• **Task to complete**
For every line in the records that has the word "bright", make a copy.

• **Source records**
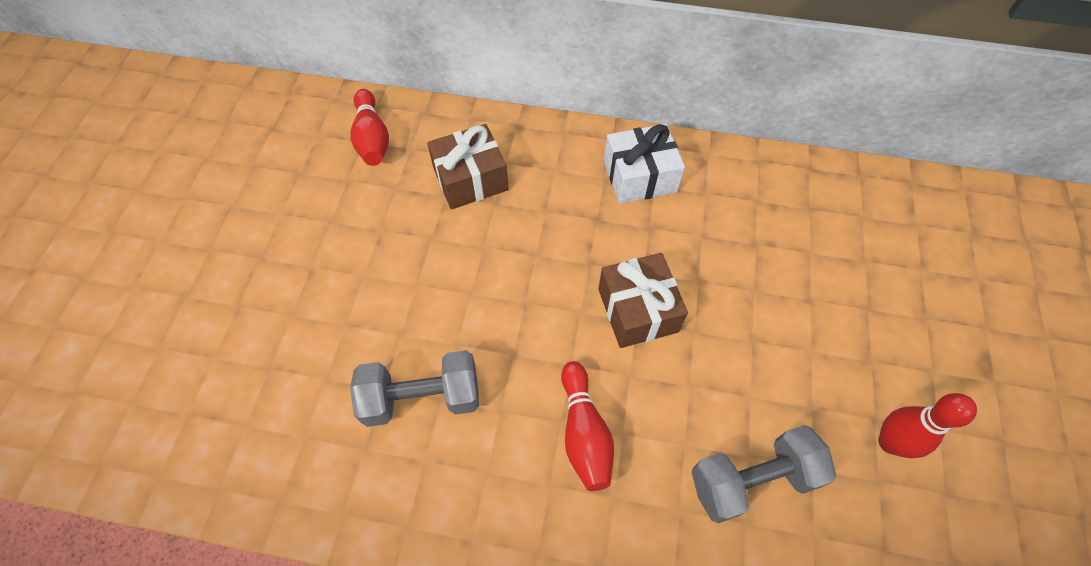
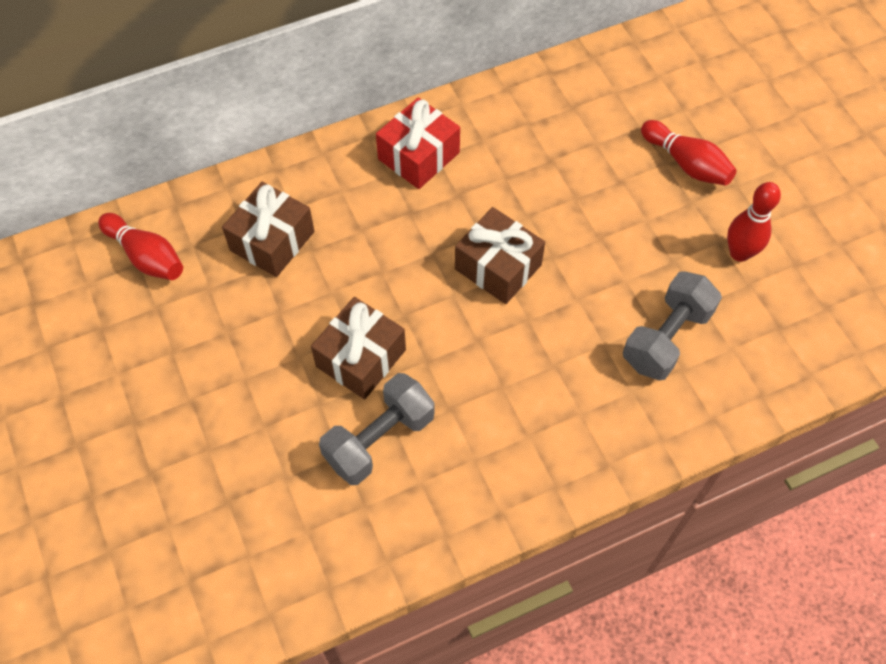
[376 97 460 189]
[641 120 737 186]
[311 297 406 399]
--
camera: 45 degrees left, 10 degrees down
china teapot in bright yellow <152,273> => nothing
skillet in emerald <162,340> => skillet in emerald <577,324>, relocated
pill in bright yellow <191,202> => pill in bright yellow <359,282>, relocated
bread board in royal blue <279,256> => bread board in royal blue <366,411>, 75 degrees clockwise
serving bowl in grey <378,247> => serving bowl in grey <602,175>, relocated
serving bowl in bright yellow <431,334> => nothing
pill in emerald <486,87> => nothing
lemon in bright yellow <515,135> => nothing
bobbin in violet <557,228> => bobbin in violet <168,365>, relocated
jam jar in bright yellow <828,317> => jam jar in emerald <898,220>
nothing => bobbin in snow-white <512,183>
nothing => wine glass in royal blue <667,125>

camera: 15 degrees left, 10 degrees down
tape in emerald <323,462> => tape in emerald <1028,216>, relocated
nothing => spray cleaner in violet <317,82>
* * *
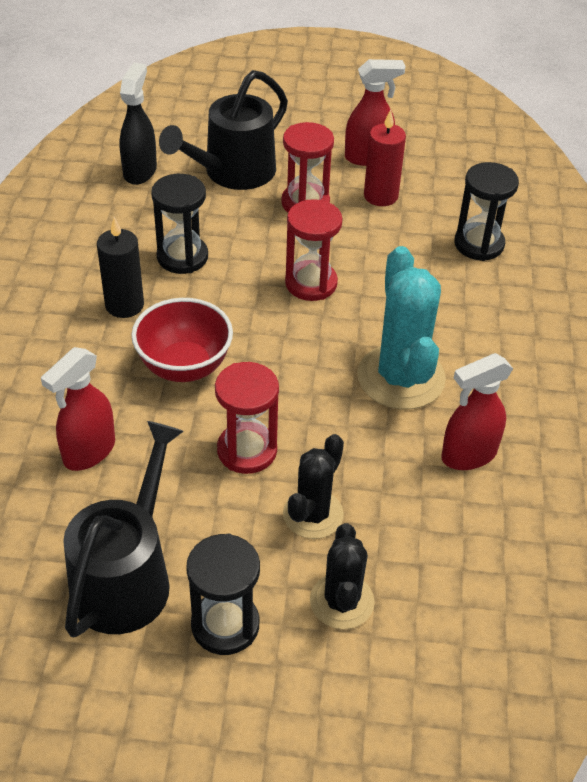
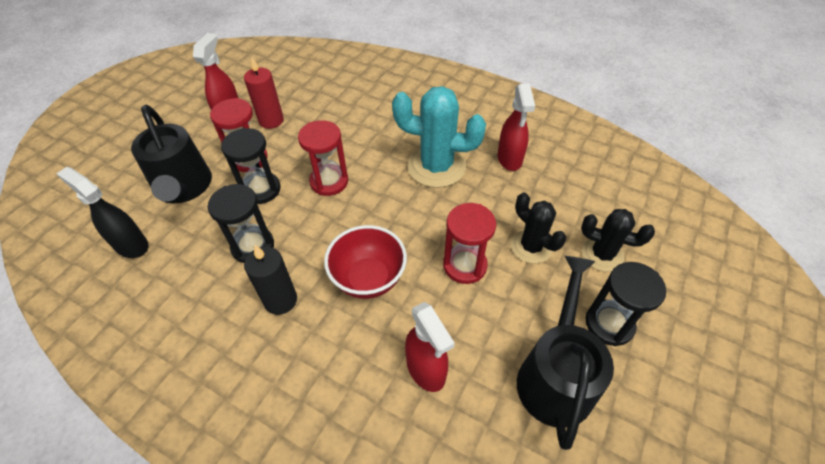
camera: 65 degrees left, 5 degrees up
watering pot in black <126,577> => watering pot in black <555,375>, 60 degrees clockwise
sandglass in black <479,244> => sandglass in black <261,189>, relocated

• **Finished task**
china teapot in bright yellow <152,273> => nothing
pill in bright yellow <191,202> => pill in bright yellow <359,282>, relocated
serving bowl in bright yellow <431,334> => nothing
lemon in bright yellow <515,135> => nothing
jam jar in bright yellow <828,317> => jam jar in emerald <898,220>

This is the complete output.